### Dataset extract
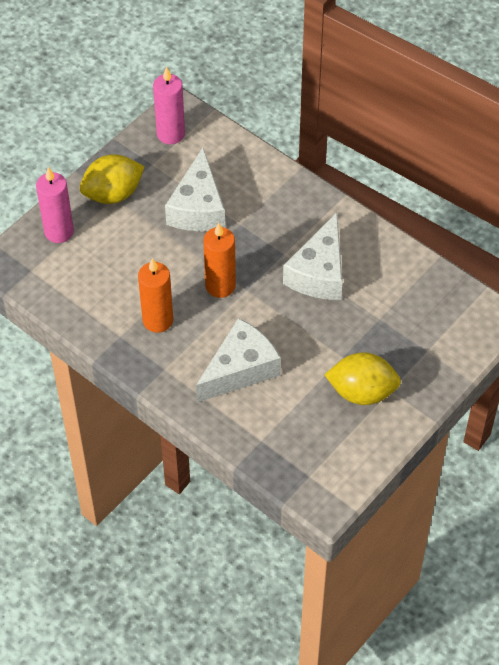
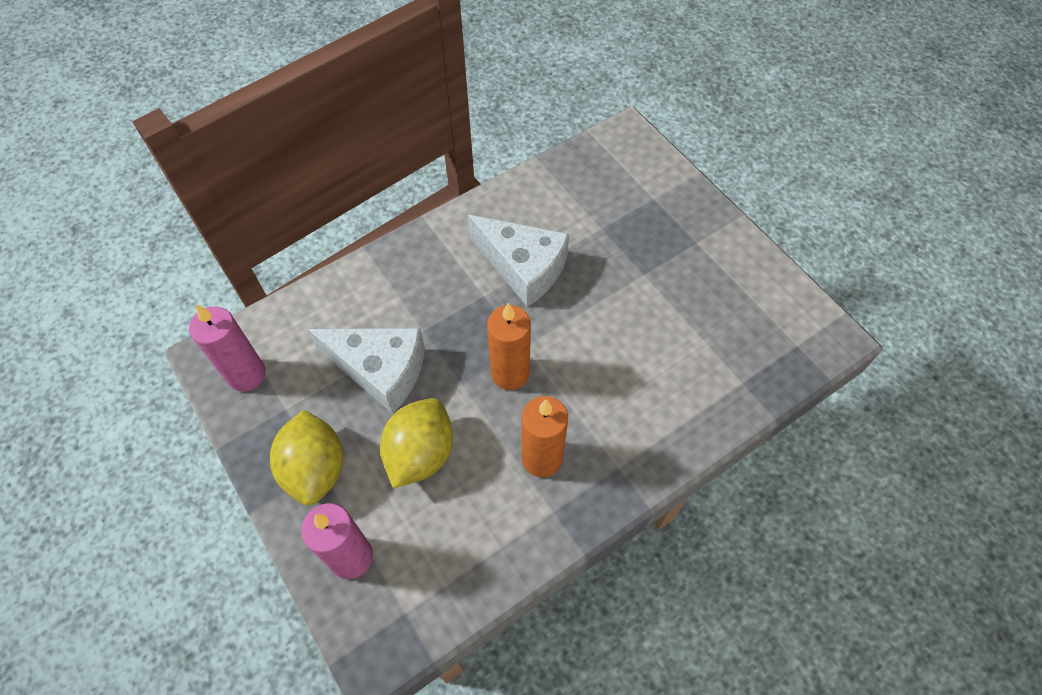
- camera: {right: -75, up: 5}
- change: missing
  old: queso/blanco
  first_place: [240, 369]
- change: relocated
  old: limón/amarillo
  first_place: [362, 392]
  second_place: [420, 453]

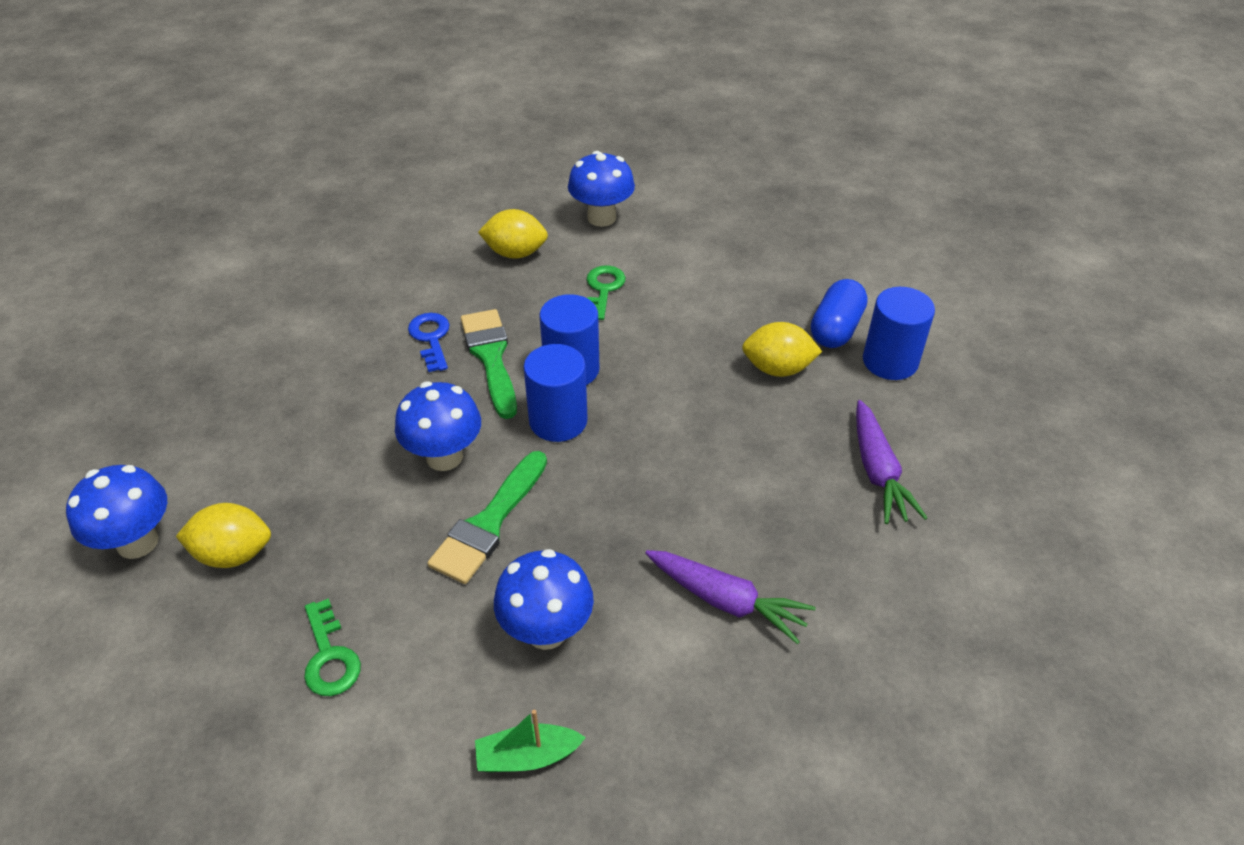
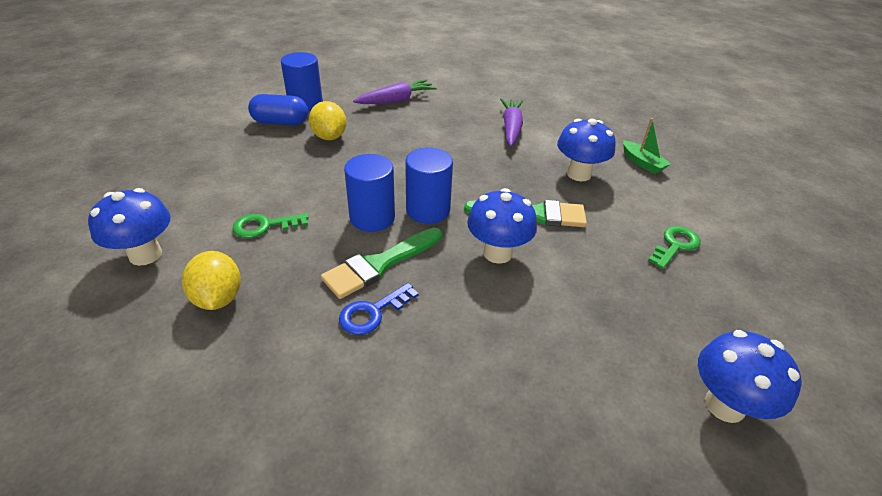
- camera: {right: -115, up: -5}
- change: missing
  old: limón/amarillo
  first_place: [233, 554]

### Exercise
The entries are to be reproduced exactly, excluding any pictures they contain.

### Expected answer
- camera: {right: -75, up: 5}
- change: missing
  old: queso/blanco
  first_place: [240, 369]
- change: relocated
  old: limón/amarillo
  first_place: [362, 392]
  second_place: [420, 453]

- camera: {right: -115, up: -5}
- change: missing
  old: limón/amarillo
  first_place: [233, 554]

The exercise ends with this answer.